[Activity] Set down the whole listing below exactly. The pictures stay out.

[Input records]
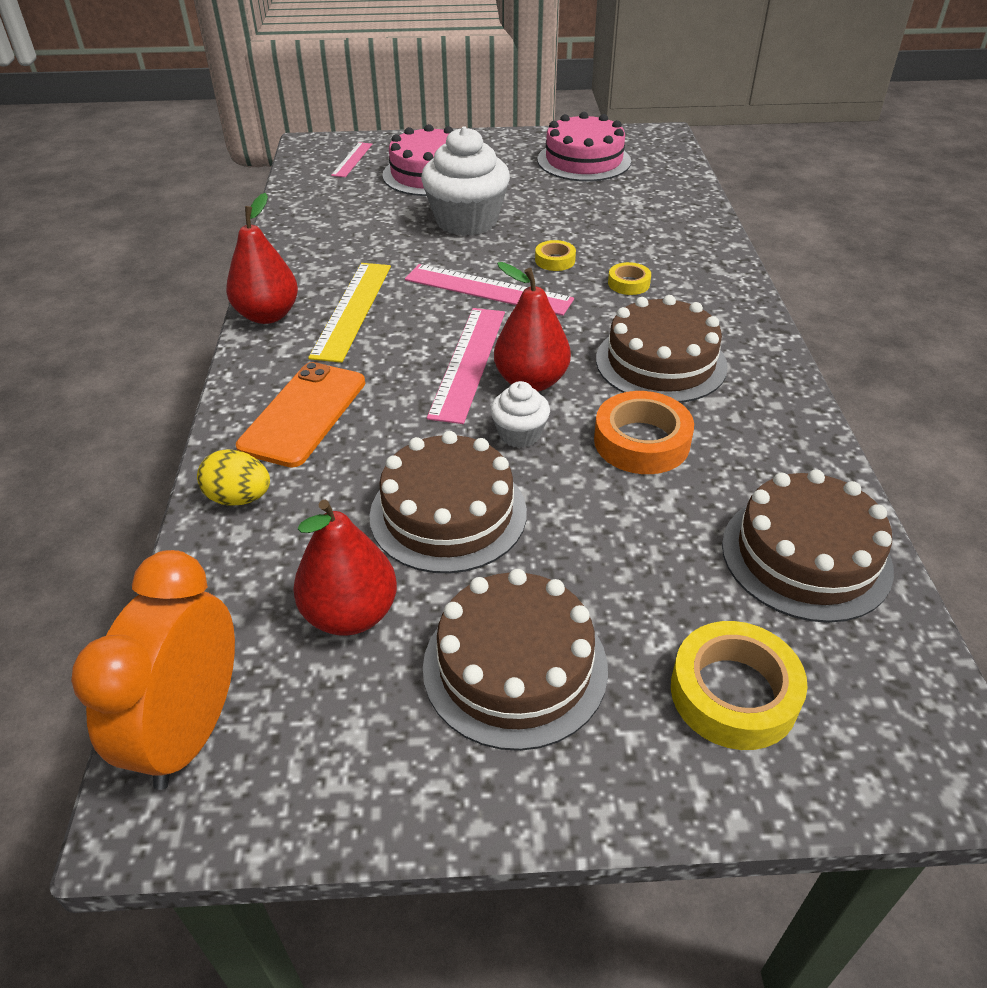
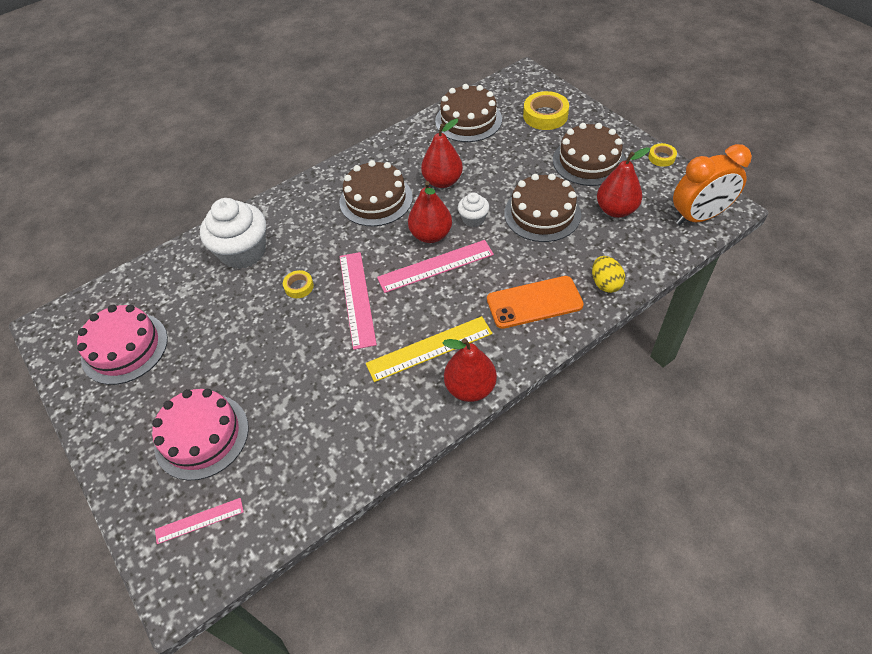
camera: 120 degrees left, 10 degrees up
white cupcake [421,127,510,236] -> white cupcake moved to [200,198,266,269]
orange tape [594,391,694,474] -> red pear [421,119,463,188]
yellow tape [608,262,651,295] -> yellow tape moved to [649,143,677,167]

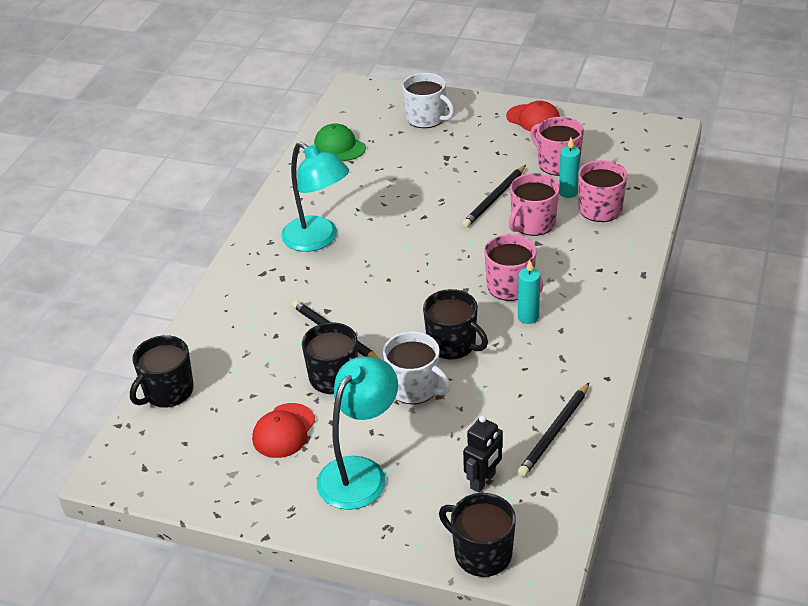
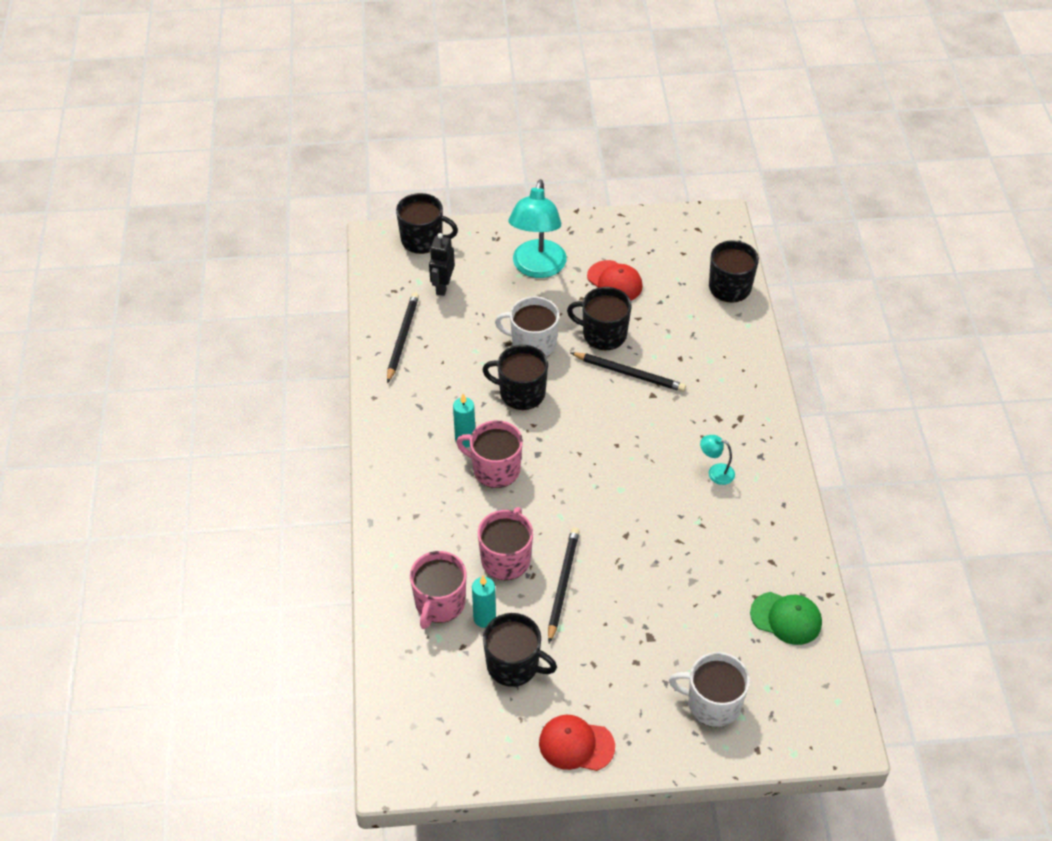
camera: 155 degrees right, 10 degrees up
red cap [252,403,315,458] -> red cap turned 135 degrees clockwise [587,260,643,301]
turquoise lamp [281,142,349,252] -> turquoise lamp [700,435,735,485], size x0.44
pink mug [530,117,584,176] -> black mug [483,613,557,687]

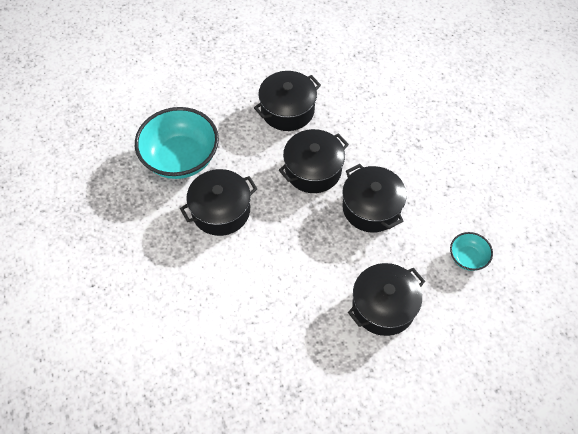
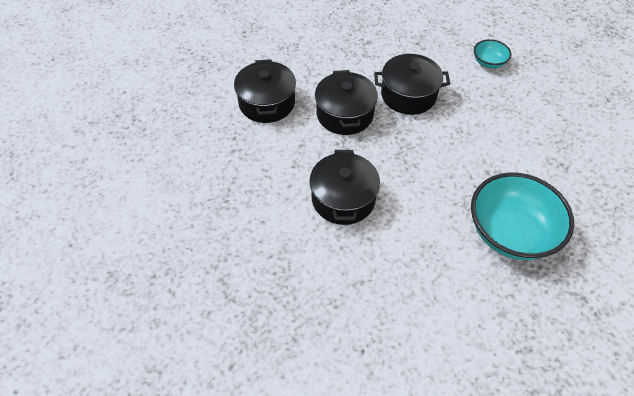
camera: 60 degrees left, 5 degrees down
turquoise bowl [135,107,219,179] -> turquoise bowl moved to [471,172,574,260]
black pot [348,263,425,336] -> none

[Response below]
camera: 120 degrees left, 10 degrees up
white cupcake [421,127,510,236] -> white cupcake moved to [200,198,266,269]
orange tape [594,391,694,474] -> red pear [421,119,463,188]
yellow tape [608,262,651,295] -> yellow tape moved to [649,143,677,167]

camera: 155 degrees right, 10 degrees up
red cap [252,403,315,458] -> red cap turned 135 degrees clockwise [587,260,643,301]
turquoise lamp [281,142,349,252] -> turquoise lamp [700,435,735,485], size x0.44
pink mug [530,117,584,176] -> black mug [483,613,557,687]

camera: 60 degrees left, 5 degrees down
turquoise bowl [135,107,219,179] -> turquoise bowl moved to [471,172,574,260]
black pot [348,263,425,336] -> none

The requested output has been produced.